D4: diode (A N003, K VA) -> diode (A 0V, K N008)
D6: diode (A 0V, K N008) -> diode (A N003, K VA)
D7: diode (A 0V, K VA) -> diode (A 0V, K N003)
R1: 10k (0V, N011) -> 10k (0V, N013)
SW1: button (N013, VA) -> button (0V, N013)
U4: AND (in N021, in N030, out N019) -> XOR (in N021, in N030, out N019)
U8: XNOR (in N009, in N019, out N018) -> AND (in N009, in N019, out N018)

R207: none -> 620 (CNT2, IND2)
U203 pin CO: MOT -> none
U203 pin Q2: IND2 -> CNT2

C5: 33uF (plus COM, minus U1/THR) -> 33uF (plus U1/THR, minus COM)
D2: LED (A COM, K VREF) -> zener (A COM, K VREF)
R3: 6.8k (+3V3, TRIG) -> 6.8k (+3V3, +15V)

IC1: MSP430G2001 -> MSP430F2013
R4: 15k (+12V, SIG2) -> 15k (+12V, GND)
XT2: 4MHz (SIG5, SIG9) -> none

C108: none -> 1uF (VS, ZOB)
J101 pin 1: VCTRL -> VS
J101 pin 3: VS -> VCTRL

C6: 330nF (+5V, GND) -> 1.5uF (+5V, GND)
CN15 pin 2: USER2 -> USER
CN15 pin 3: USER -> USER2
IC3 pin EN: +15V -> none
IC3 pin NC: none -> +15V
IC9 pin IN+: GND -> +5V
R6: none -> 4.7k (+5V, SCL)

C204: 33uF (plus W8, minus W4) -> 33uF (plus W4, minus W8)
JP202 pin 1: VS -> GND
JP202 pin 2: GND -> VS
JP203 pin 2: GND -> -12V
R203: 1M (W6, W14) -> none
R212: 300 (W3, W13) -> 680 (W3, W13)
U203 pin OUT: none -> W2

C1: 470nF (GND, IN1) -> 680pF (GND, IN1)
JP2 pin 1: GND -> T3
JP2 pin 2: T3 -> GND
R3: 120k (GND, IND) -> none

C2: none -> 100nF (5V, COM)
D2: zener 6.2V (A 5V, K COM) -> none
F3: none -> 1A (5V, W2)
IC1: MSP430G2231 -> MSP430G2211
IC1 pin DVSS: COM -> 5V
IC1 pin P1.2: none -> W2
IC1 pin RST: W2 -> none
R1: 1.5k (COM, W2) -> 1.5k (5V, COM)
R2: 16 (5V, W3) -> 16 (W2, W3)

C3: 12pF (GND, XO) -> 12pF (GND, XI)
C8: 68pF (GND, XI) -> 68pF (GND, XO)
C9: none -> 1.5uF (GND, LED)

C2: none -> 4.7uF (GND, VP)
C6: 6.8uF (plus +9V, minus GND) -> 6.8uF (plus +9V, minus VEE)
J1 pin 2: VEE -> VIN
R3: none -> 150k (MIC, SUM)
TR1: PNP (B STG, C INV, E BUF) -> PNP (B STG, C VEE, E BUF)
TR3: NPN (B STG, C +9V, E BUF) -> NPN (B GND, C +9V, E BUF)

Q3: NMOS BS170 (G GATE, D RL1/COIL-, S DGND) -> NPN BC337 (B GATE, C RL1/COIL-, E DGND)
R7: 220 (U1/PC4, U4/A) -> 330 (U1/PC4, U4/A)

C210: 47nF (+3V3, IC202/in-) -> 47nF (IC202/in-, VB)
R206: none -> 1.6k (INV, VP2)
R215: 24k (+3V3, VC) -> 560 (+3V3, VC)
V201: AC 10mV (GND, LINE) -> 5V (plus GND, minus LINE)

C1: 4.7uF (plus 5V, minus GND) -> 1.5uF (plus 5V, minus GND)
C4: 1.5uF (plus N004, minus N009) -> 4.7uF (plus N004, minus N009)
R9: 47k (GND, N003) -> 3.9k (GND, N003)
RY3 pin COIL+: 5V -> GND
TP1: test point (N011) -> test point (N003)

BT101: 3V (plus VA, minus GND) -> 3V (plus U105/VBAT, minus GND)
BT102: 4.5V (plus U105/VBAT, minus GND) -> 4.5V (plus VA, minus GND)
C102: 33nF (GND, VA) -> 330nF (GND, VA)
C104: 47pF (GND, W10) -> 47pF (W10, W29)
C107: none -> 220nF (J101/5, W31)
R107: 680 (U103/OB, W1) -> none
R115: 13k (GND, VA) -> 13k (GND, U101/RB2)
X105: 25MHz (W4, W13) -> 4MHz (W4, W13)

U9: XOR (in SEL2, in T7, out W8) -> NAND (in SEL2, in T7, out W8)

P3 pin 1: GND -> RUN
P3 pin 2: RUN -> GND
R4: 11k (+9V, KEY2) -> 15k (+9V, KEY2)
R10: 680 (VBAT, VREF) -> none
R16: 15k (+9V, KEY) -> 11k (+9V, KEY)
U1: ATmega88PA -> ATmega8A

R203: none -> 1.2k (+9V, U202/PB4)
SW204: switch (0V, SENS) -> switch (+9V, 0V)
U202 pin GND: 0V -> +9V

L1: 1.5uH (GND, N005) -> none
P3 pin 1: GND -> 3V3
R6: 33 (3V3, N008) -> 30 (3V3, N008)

> **About this task**
The answer is the run of lines above from the line containing "R3: 6.8k (+3V3, TRIG) -> 6.8k (+3V3, +15V)" through the line containing "JP203 pin 2: GND -> -12V", copied exactly and alone.

> **Your response**
R3: 6.8k (+3V3, TRIG) -> 6.8k (+3V3, +15V)

IC1: MSP430G2001 -> MSP430F2013
R4: 15k (+12V, SIG2) -> 15k (+12V, GND)
XT2: 4MHz (SIG5, SIG9) -> none

C108: none -> 1uF (VS, ZOB)
J101 pin 1: VCTRL -> VS
J101 pin 3: VS -> VCTRL

C6: 330nF (+5V, GND) -> 1.5uF (+5V, GND)
CN15 pin 2: USER2 -> USER
CN15 pin 3: USER -> USER2
IC3 pin EN: +15V -> none
IC3 pin NC: none -> +15V
IC9 pin IN+: GND -> +5V
R6: none -> 4.7k (+5V, SCL)

C204: 33uF (plus W8, minus W4) -> 33uF (plus W4, minus W8)
JP202 pin 1: VS -> GND
JP202 pin 2: GND -> VS
JP203 pin 2: GND -> -12V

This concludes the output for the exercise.